*WORK TO COMPLETE*
Please set down exactly the lines from the one containing "delete | poisson" through the last line of the records below, both included, with no pictures.

*DATASET RECORDS*

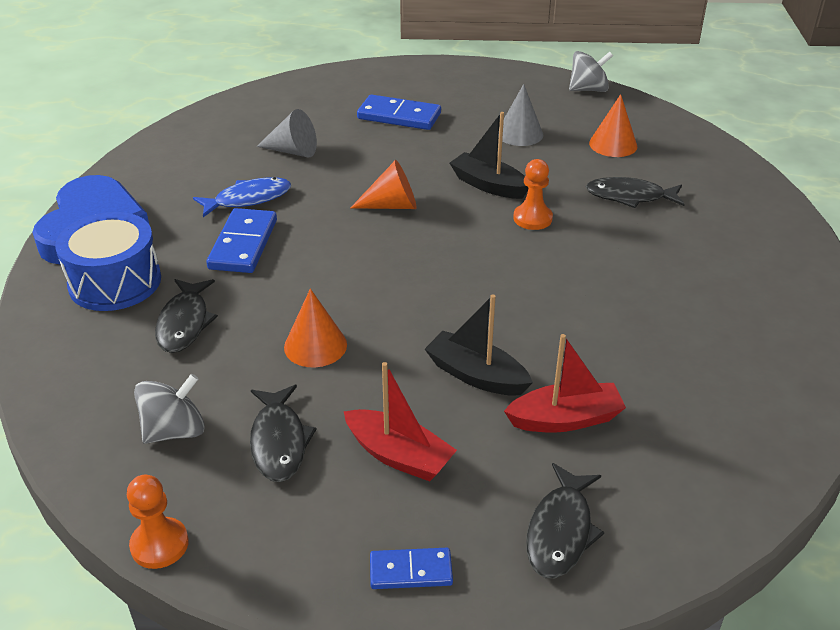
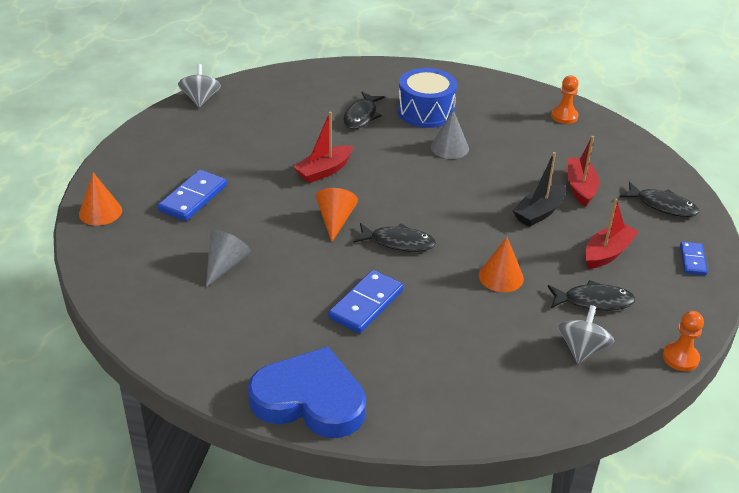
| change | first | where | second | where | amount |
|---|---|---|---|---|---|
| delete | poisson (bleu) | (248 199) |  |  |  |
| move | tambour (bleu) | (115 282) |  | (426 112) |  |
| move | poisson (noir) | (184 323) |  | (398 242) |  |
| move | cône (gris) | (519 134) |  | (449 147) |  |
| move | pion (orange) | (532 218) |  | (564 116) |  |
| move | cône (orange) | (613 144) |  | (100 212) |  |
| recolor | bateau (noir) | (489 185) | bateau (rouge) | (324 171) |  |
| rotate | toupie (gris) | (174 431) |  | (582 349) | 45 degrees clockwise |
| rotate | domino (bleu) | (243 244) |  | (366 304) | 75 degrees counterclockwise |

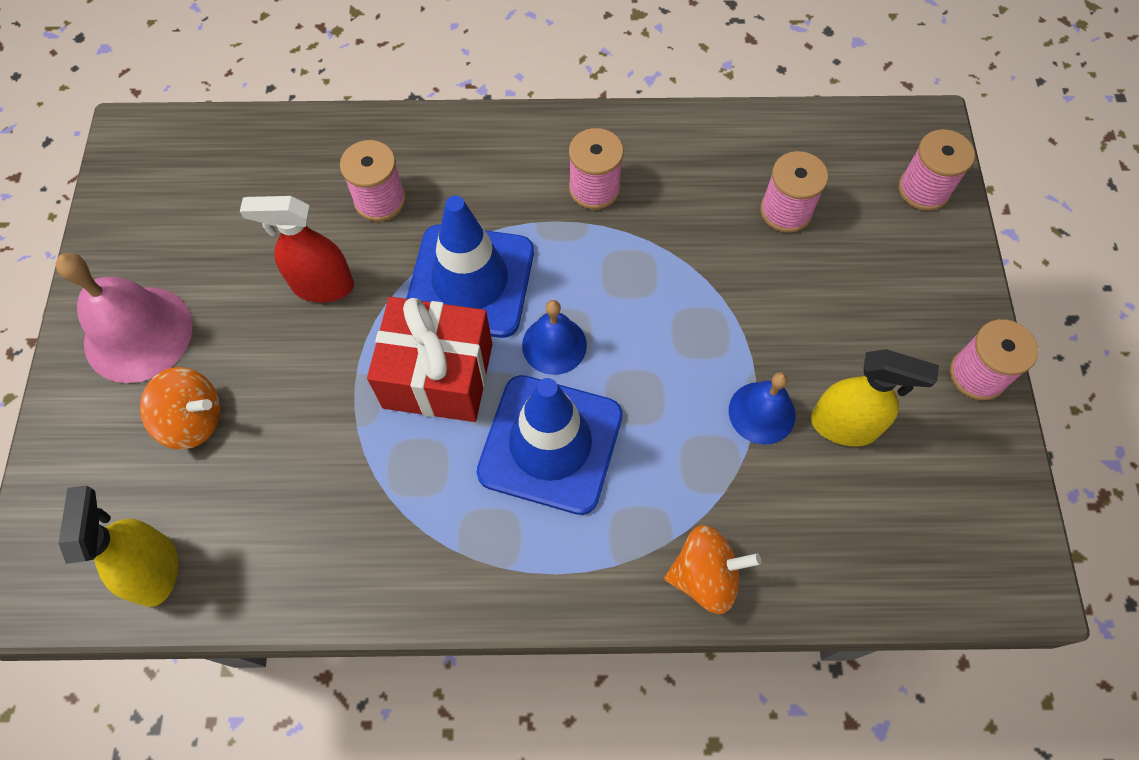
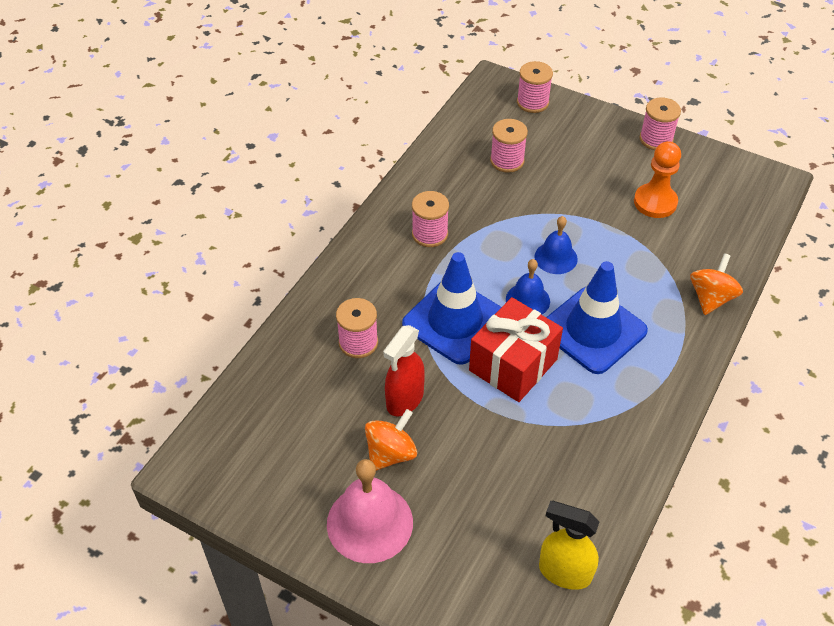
| change | first | where | second | where | amount |
|---|---|---|---|---|---|
| move | toupie (orange) | (193 420) |  | (391 453) |  |
| move | cloche (bleu) | (762 412) |  | (556 257) |  |
| replace | vaporisateur (jaune) | (844 426) | pion (orange) | (655 202) |  |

*SOLUTION FOR THIS PROBLEM*
| delete | poisson (bleu) | (248 199) |  |  |  |
| move | tambour (bleu) | (115 282) |  | (426 112) |  |
| move | poisson (noir) | (184 323) |  | (398 242) |  |
| move | cône (gris) | (519 134) |  | (449 147) |  |
| move | pion (orange) | (532 218) |  | (564 116) |  |
| move | cône (orange) | (613 144) |  | (100 212) |  |
| recolor | bateau (noir) | (489 185) | bateau (rouge) | (324 171) |  |
| rotate | toupie (gris) | (174 431) |  | (582 349) | 45 degrees clockwise |
| rotate | domino (bleu) | (243 244) |  | (366 304) | 75 degrees counterclockwise |

| change | first | where | second | where | amount |
|---|---|---|---|---|---|
| move | toupie (orange) | (193 420) |  | (391 453) |  |
| move | cloche (bleu) | (762 412) |  | (556 257) |  |
| replace | vaporisateur (jaune) | (844 426) | pion (orange) | (655 202) |  |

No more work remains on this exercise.